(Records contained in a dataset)
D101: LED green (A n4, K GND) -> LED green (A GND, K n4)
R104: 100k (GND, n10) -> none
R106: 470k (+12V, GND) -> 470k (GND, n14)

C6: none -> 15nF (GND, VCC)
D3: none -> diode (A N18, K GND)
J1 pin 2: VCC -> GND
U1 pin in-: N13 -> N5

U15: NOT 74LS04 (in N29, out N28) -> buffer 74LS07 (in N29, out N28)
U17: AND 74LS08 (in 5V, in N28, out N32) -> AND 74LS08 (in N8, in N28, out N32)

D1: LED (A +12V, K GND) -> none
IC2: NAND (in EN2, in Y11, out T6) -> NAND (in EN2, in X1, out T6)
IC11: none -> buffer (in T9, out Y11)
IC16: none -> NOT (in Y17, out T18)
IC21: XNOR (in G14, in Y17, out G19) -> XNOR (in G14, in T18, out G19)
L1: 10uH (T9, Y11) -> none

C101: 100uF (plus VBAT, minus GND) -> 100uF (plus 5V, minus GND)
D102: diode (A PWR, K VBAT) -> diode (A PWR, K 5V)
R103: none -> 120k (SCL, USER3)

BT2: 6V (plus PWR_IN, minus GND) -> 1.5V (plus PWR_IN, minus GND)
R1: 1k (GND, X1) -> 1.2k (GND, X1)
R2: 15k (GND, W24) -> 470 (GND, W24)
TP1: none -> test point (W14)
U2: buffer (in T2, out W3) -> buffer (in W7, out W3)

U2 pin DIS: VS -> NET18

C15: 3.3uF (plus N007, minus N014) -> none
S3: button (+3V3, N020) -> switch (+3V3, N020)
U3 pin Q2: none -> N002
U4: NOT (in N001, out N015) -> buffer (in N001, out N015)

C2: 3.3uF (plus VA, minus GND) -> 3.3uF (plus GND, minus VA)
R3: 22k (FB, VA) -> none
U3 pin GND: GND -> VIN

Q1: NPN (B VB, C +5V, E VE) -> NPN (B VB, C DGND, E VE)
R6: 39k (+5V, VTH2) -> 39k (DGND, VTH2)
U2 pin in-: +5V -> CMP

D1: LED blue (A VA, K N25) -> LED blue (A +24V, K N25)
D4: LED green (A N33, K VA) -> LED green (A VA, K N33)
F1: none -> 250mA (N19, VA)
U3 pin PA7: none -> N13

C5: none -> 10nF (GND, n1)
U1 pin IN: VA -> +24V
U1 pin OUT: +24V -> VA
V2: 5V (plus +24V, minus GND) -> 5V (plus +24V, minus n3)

■ **Task to complete**: Word for word, transcribe each of the entries above.

■ **The answer**:
D101: LED green (A n4, K GND) -> LED green (A GND, K n4)
R104: 100k (GND, n10) -> none
R106: 470k (+12V, GND) -> 470k (GND, n14)

C6: none -> 15nF (GND, VCC)
D3: none -> diode (A N18, K GND)
J1 pin 2: VCC -> GND
U1 pin in-: N13 -> N5

U15: NOT 74LS04 (in N29, out N28) -> buffer 74LS07 (in N29, out N28)
U17: AND 74LS08 (in 5V, in N28, out N32) -> AND 74LS08 (in N8, in N28, out N32)

D1: LED (A +12V, K GND) -> none
IC2: NAND (in EN2, in Y11, out T6) -> NAND (in EN2, in X1, out T6)
IC11: none -> buffer (in T9, out Y11)
IC16: none -> NOT (in Y17, out T18)
IC21: XNOR (in G14, in Y17, out G19) -> XNOR (in G14, in T18, out G19)
L1: 10uH (T9, Y11) -> none

C101: 100uF (plus VBAT, minus GND) -> 100uF (plus 5V, minus GND)
D102: diode (A PWR, K VBAT) -> diode (A PWR, K 5V)
R103: none -> 120k (SCL, USER3)

BT2: 6V (plus PWR_IN, minus GND) -> 1.5V (plus PWR_IN, minus GND)
R1: 1k (GND, X1) -> 1.2k (GND, X1)
R2: 15k (GND, W24) -> 470 (GND, W24)
TP1: none -> test point (W14)
U2: buffer (in T2, out W3) -> buffer (in W7, out W3)

U2 pin DIS: VS -> NET18

C15: 3.3uF (plus N007, minus N014) -> none
S3: button (+3V3, N020) -> switch (+3V3, N020)
U3 pin Q2: none -> N002
U4: NOT (in N001, out N015) -> buffer (in N001, out N015)

C2: 3.3uF (plus VA, minus GND) -> 3.3uF (plus GND, minus VA)
R3: 22k (FB, VA) -> none
U3 pin GND: GND -> VIN

Q1: NPN (B VB, C +5V, E VE) -> NPN (B VB, C DGND, E VE)
R6: 39k (+5V, VTH2) -> 39k (DGND, VTH2)
U2 pin in-: +5V -> CMP

D1: LED blue (A VA, K N25) -> LED blue (A +24V, K N25)
D4: LED green (A N33, K VA) -> LED green (A VA, K N33)
F1: none -> 250mA (N19, VA)
U3 pin PA7: none -> N13

C5: none -> 10nF (GND, n1)
U1 pin IN: VA -> +24V
U1 pin OUT: +24V -> VA
V2: 5V (plus +24V, minus GND) -> 5V (plus +24V, minus n3)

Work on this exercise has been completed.